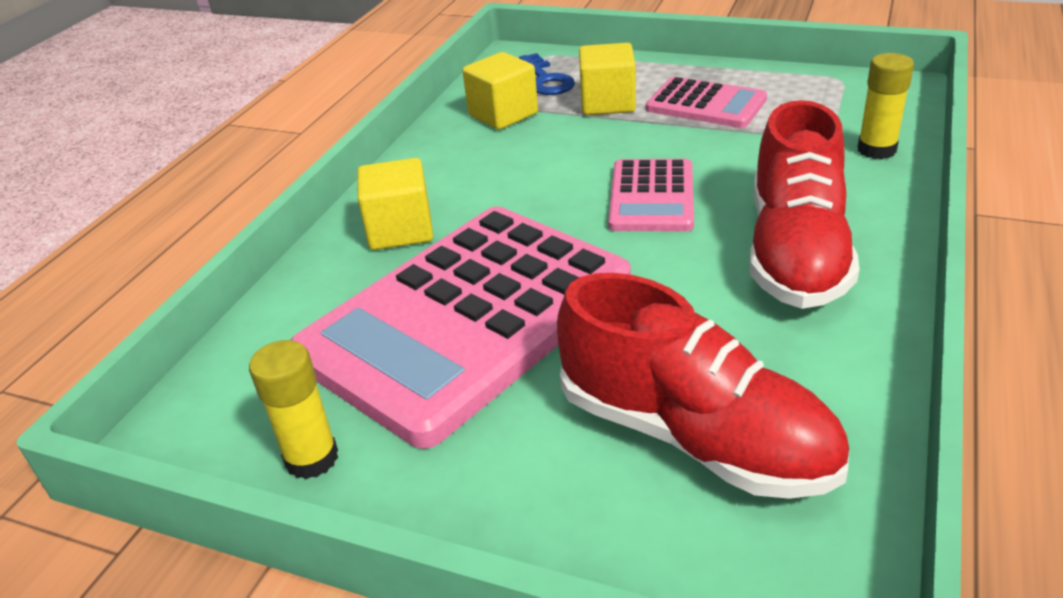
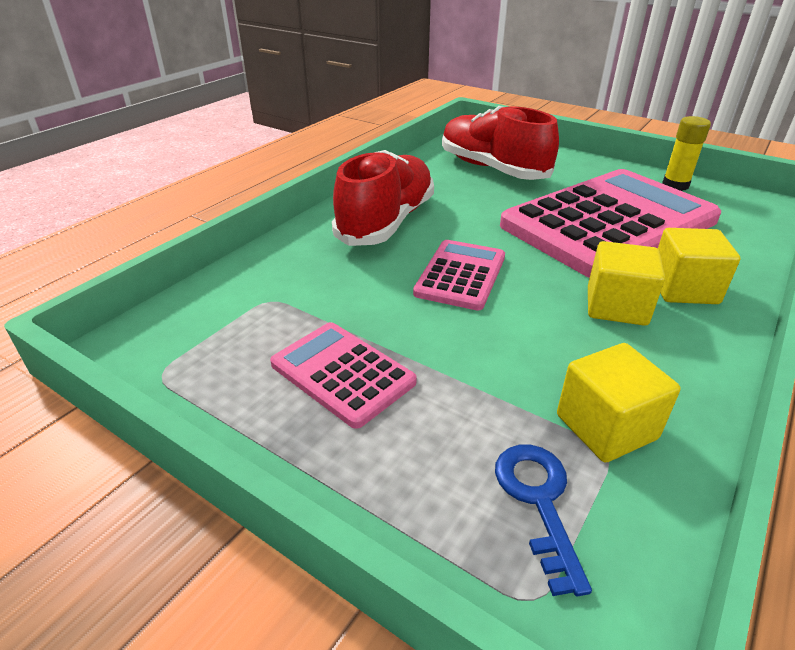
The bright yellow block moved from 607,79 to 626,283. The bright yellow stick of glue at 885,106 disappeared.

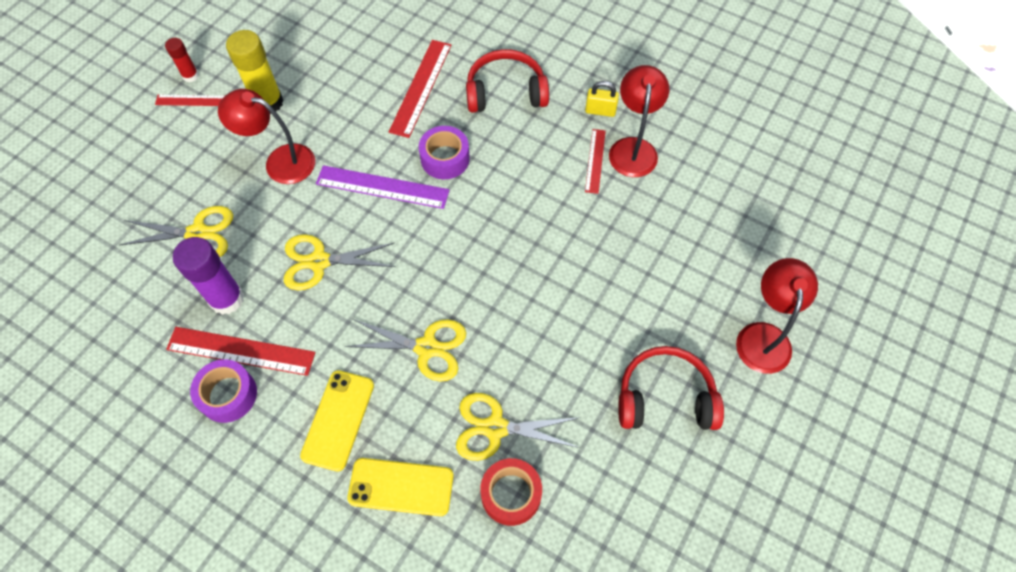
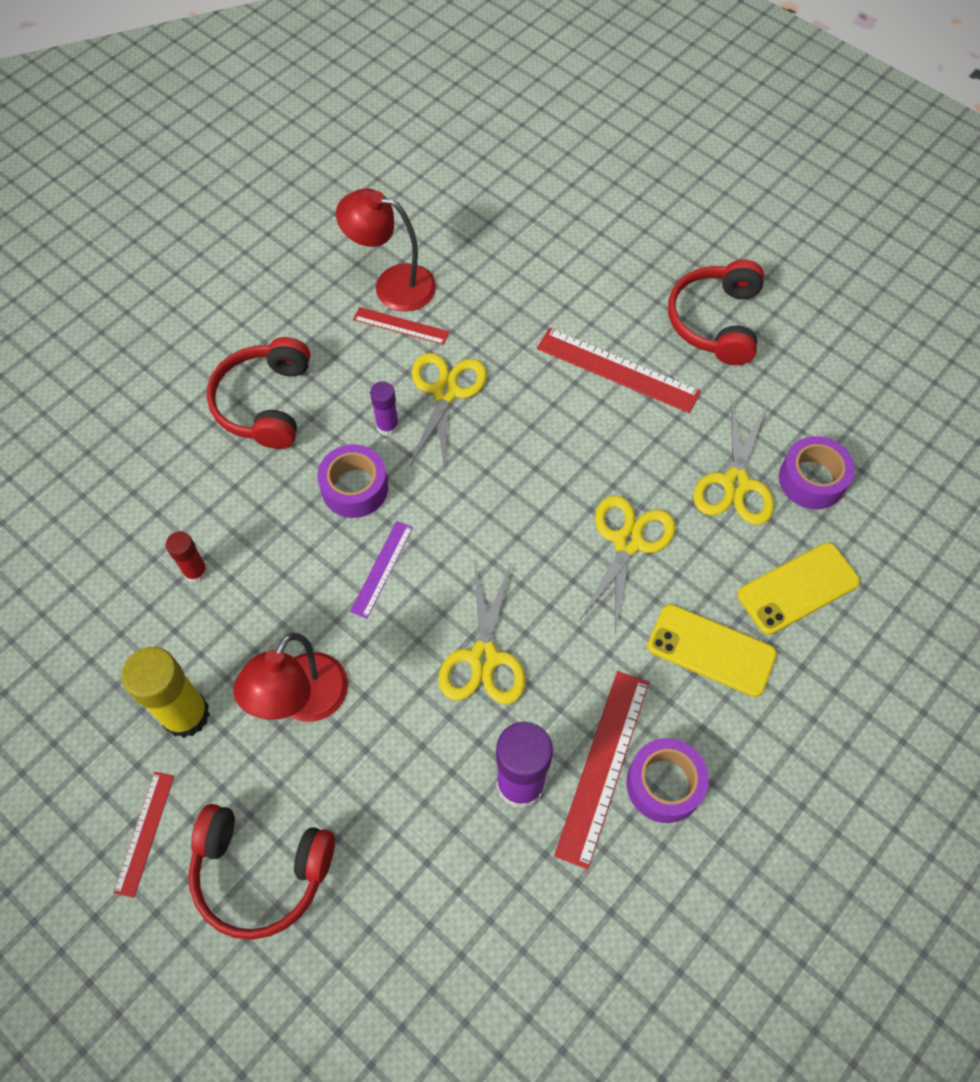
The bright yellow scissors moved from 176,231 to 448,412. The red stick of glue moved from 182,60 to 187,557. The purple straightedge at 383,187 changed to 0.59 times the size. The bright yellow smartphone at 400,487 turned 45 degrees clockwise. The red straightedge moved from 420,89 to 619,370. The red roll of tape at 511,492 became the purple roll of tape at 817,472. The bright yellow small lock at 602,99 disappeared. The red desk lamp at 777,316 disappeared. The red headset at 262,872 appeared. The purple stick of glue at 384,408 appeared.

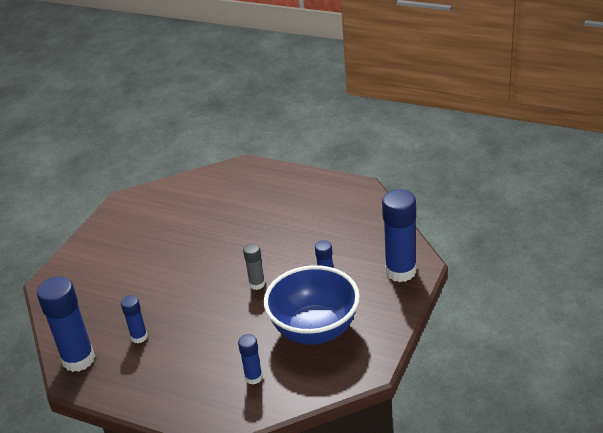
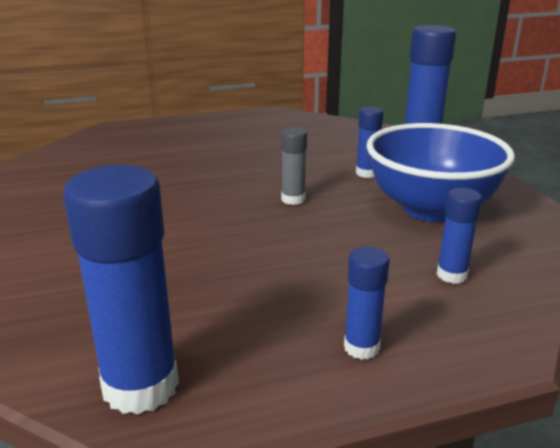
The blue stick of glue moved from 134,319 to 366,303.

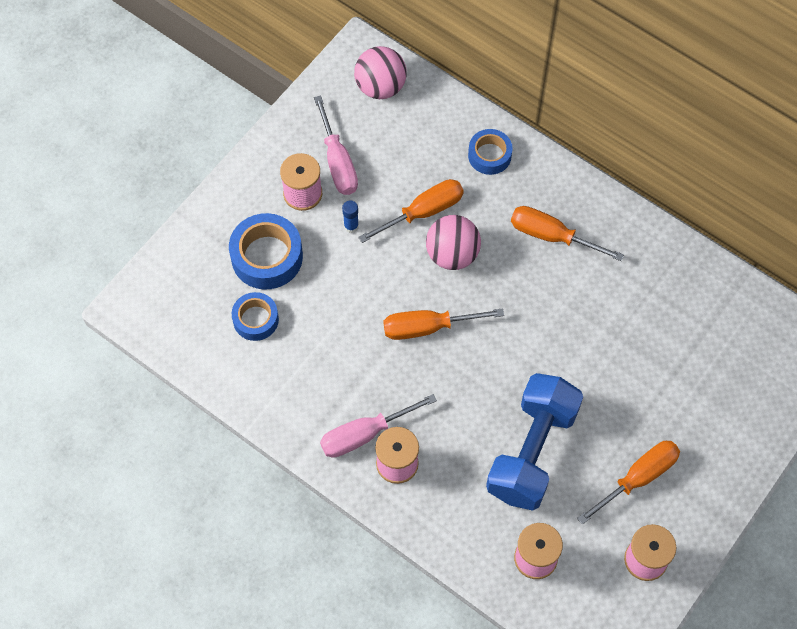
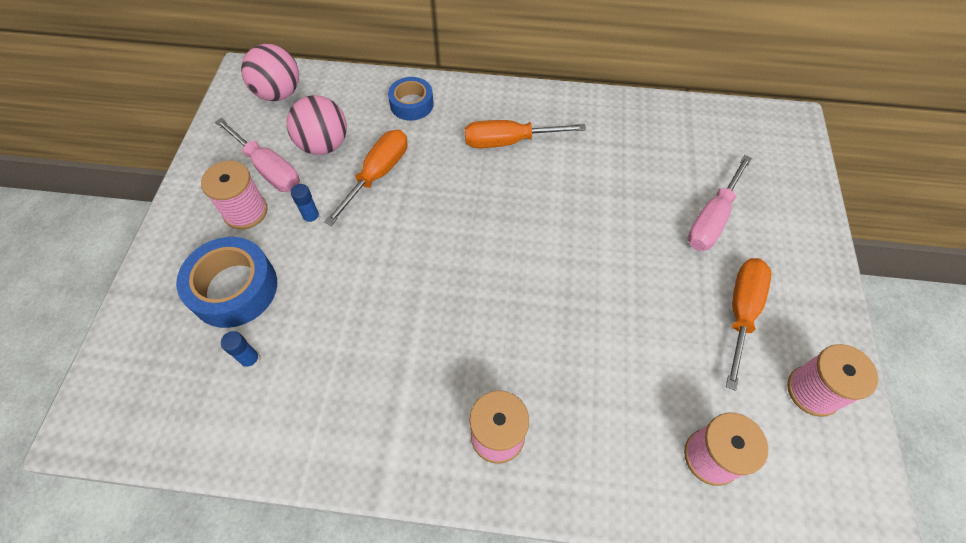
The blue roll of tape at 255,316 was replaced by the blue stick of glue at 241,350. The rosy flat screwdriver moved from 378,426 to 719,203. The orange flat screwdriver at 444,324 disappeared. The rosy play ball moved from 453,242 to 317,125. The blue hand weight at 534,442 disappeared.

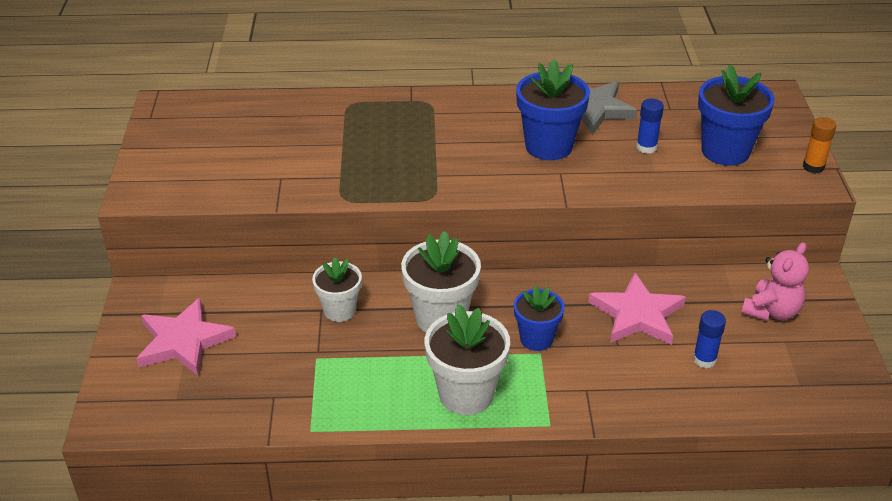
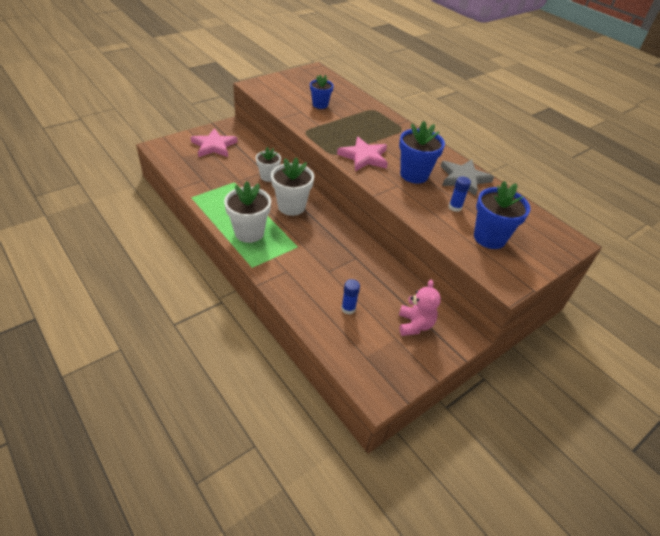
The blue plant pot moved from 539,318 to 322,91. The rosy five-pointed star moved from 637,309 to 362,154. The rosy teddy at 775,281 turned 90 degrees counterclockwise. The orange stick of glue at 819,145 disappeared.

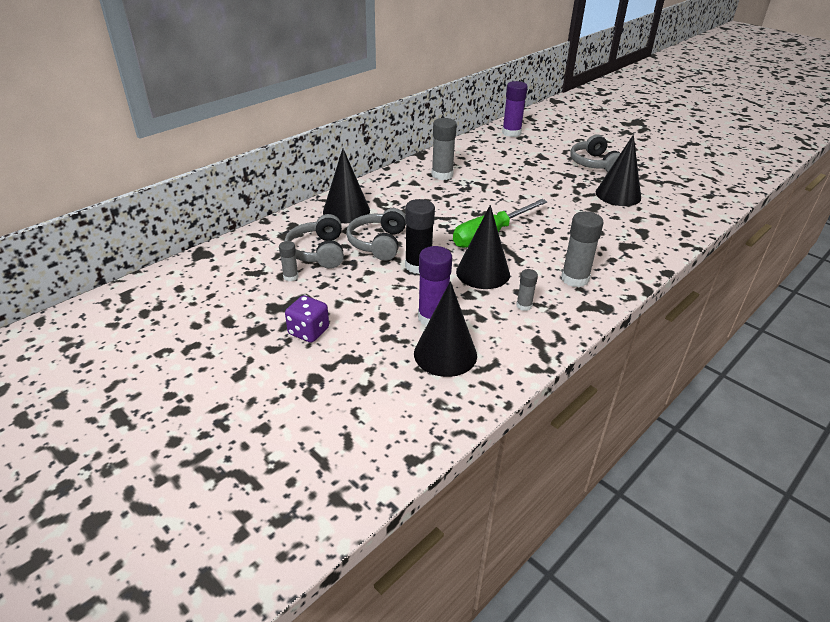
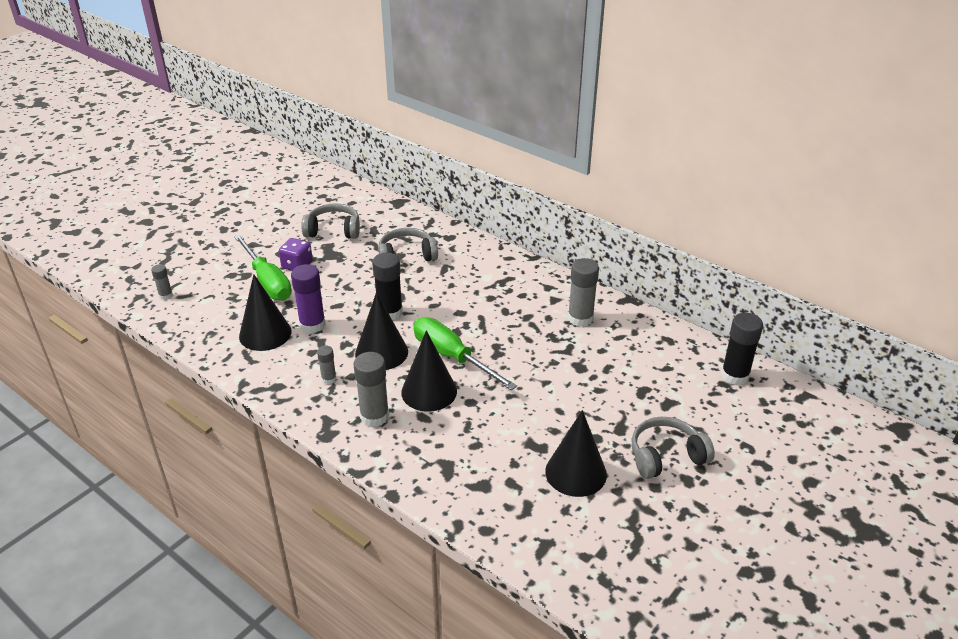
The gray stick of glue moved from 289,261 to 162,282. The black cone shape moved from 346,185 to 429,371. The gray headset moved from 376,234 to 330,221. The purple stick of glue at 515,109 became the black stick of glue at 742,349. The green flat screwdriver at 263,267 appeared.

**Goal of the exercise:** From the first line to the last, retype the data exactly, without images.

**Final answer:**
The bright yellow block moved from 607,79 to 626,283. The bright yellow stick of glue at 885,106 disappeared.

The bright yellow scissors moved from 176,231 to 448,412. The red stick of glue moved from 182,60 to 187,557. The purple straightedge at 383,187 changed to 0.59 times the size. The bright yellow smartphone at 400,487 turned 45 degrees clockwise. The red straightedge moved from 420,89 to 619,370. The red roll of tape at 511,492 became the purple roll of tape at 817,472. The bright yellow small lock at 602,99 disappeared. The red desk lamp at 777,316 disappeared. The red headset at 262,872 appeared. The purple stick of glue at 384,408 appeared.

The blue stick of glue moved from 134,319 to 366,303.

The blue roll of tape at 255,316 was replaced by the blue stick of glue at 241,350. The rosy flat screwdriver moved from 378,426 to 719,203. The orange flat screwdriver at 444,324 disappeared. The rosy play ball moved from 453,242 to 317,125. The blue hand weight at 534,442 disappeared.

The blue plant pot moved from 539,318 to 322,91. The rosy five-pointed star moved from 637,309 to 362,154. The rosy teddy at 775,281 turned 90 degrees counterclockwise. The orange stick of glue at 819,145 disappeared.

The gray stick of glue moved from 289,261 to 162,282. The black cone shape moved from 346,185 to 429,371. The gray headset moved from 376,234 to 330,221. The purple stick of glue at 515,109 became the black stick of glue at 742,349. The green flat screwdriver at 263,267 appeared.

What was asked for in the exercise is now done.